**Required work**. Reproduce each record verbatim, images excluded.

**Given entries**.
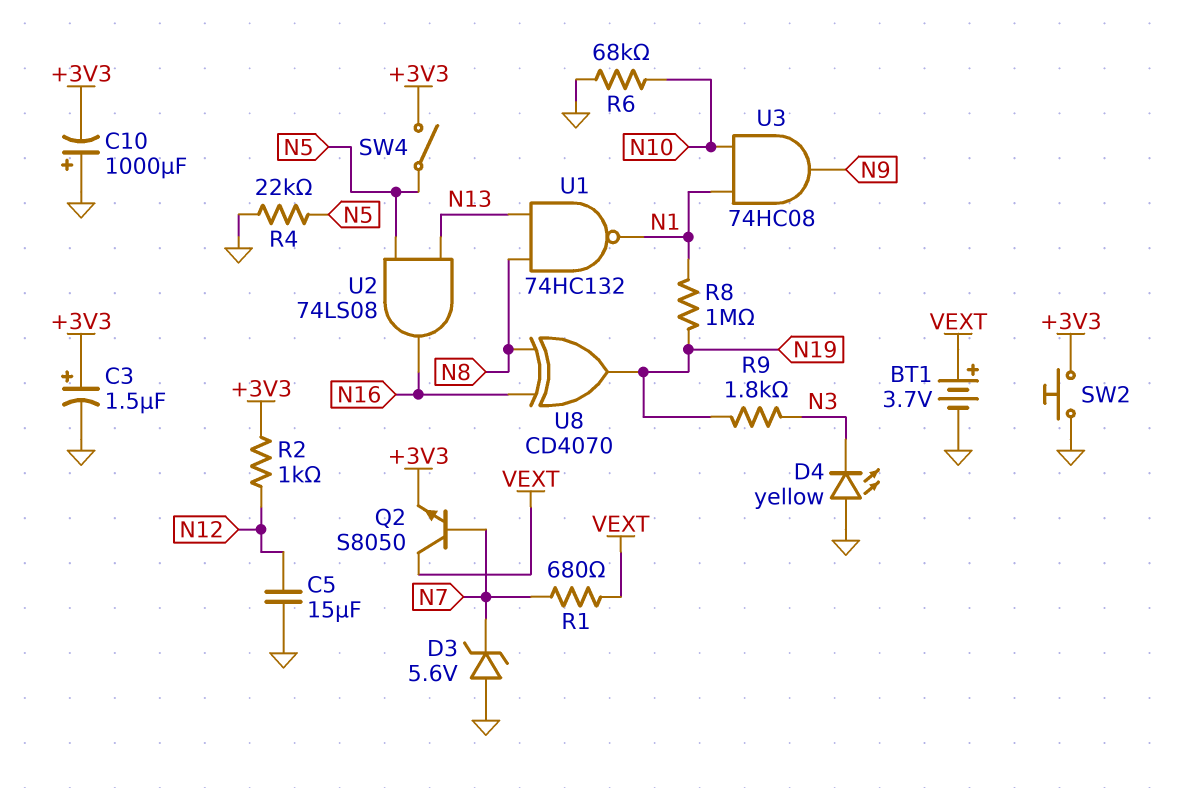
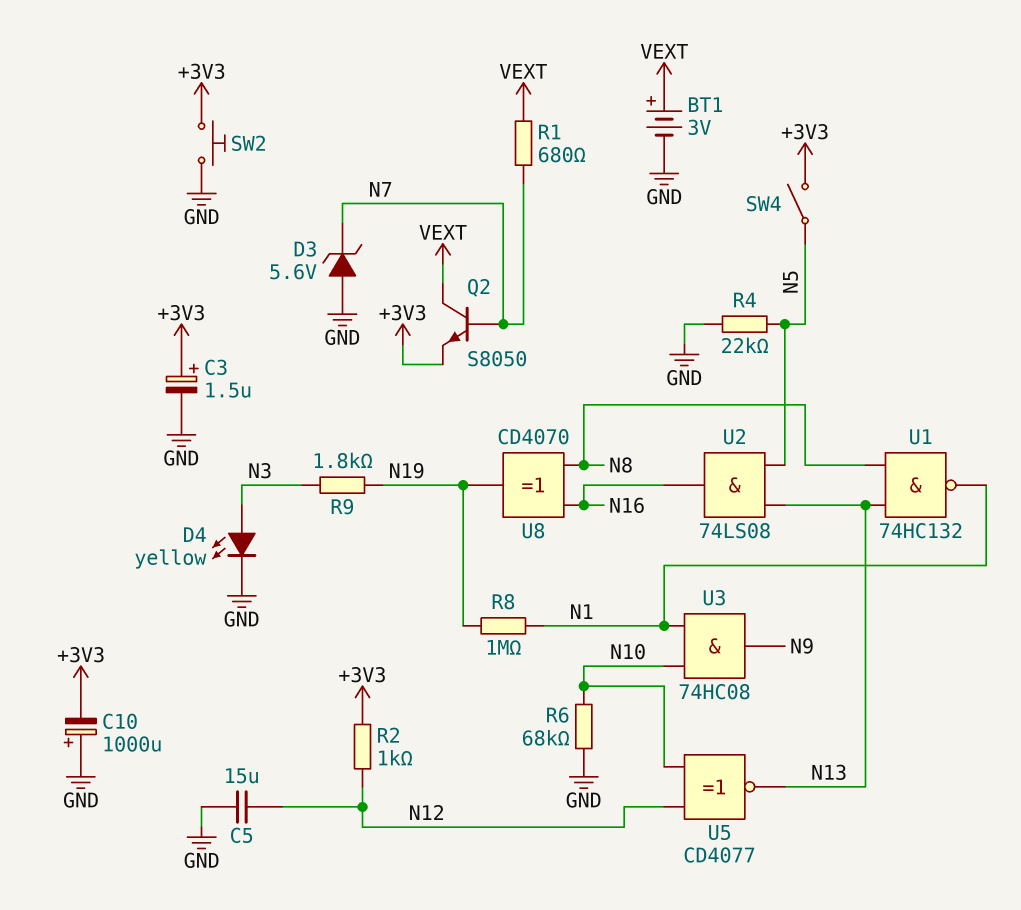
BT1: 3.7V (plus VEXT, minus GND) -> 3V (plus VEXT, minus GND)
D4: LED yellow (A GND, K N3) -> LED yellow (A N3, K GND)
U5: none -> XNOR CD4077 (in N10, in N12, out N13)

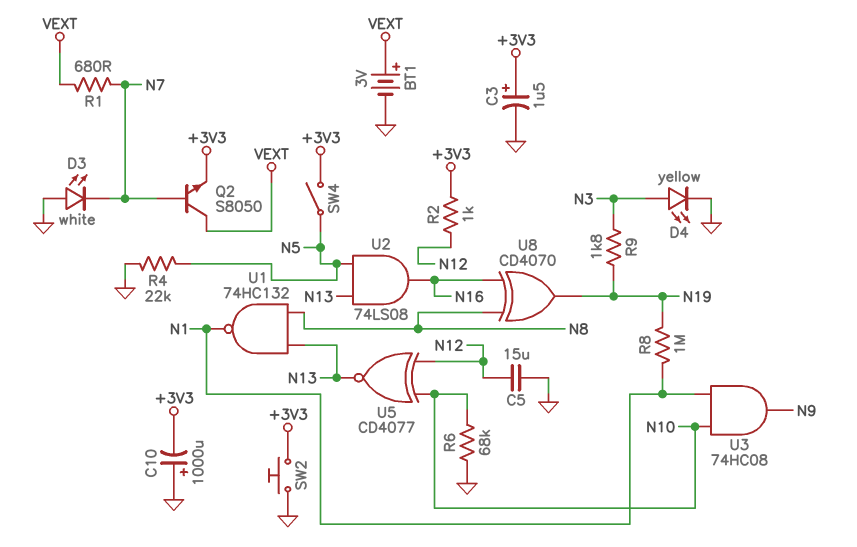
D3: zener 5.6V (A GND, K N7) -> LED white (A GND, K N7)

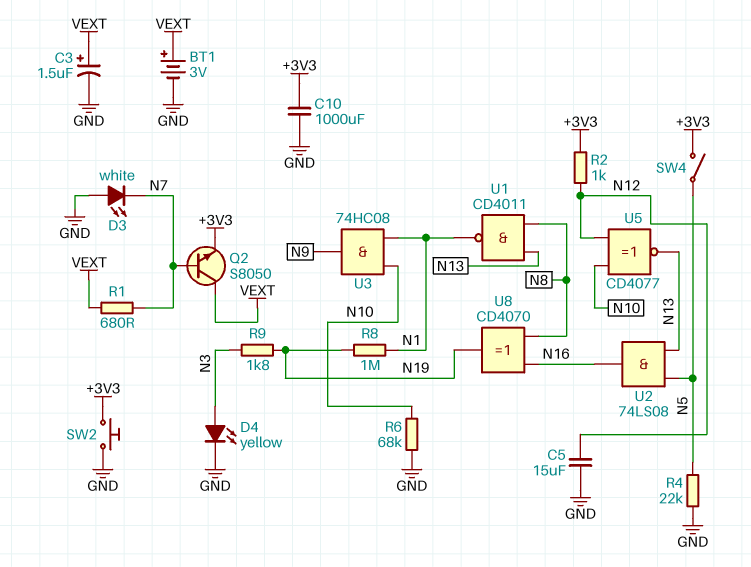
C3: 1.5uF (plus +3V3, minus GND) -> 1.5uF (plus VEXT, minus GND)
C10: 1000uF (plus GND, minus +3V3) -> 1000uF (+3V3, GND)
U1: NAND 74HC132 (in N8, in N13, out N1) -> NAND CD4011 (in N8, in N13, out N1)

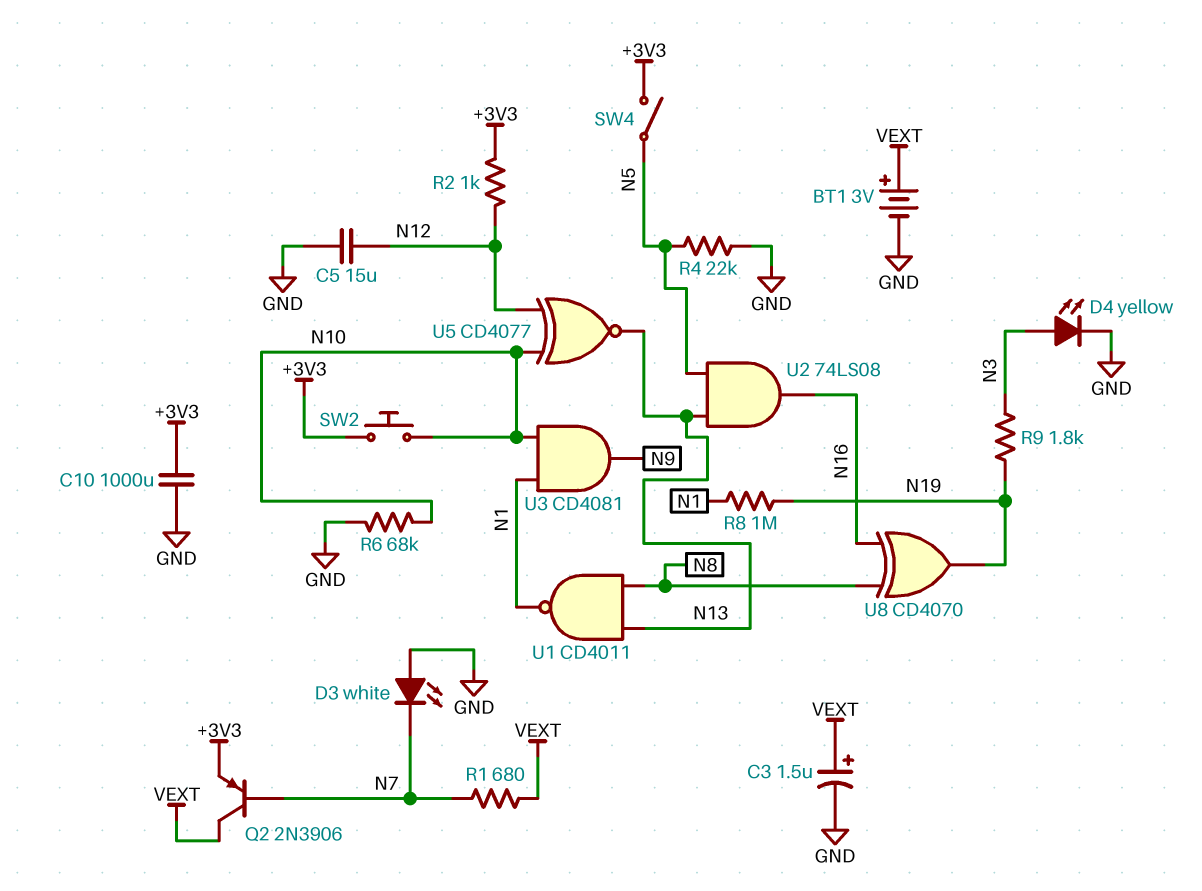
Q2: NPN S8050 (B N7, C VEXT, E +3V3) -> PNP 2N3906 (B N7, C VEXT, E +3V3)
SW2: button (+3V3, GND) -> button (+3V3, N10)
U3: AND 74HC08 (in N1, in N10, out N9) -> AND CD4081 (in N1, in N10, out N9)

**Problem solution**.
BT1: 3.7V (plus VEXT, minus GND) -> 3V (plus VEXT, minus GND)
D4: LED yellow (A GND, K N3) -> LED yellow (A N3, K GND)
U5: none -> XNOR CD4077 (in N10, in N12, out N13)

D3: zener 5.6V (A GND, K N7) -> LED white (A GND, K N7)

C3: 1.5uF (plus +3V3, minus GND) -> 1.5uF (plus VEXT, minus GND)
C10: 1000uF (plus GND, minus +3V3) -> 1000uF (+3V3, GND)
U1: NAND 74HC132 (in N8, in N13, out N1) -> NAND CD4011 (in N8, in N13, out N1)

Q2: NPN S8050 (B N7, C VEXT, E +3V3) -> PNP 2N3906 (B N7, C VEXT, E +3V3)
SW2: button (+3V3, GND) -> button (+3V3, N10)
U3: AND 74HC08 (in N1, in N10, out N9) -> AND CD4081 (in N1, in N10, out N9)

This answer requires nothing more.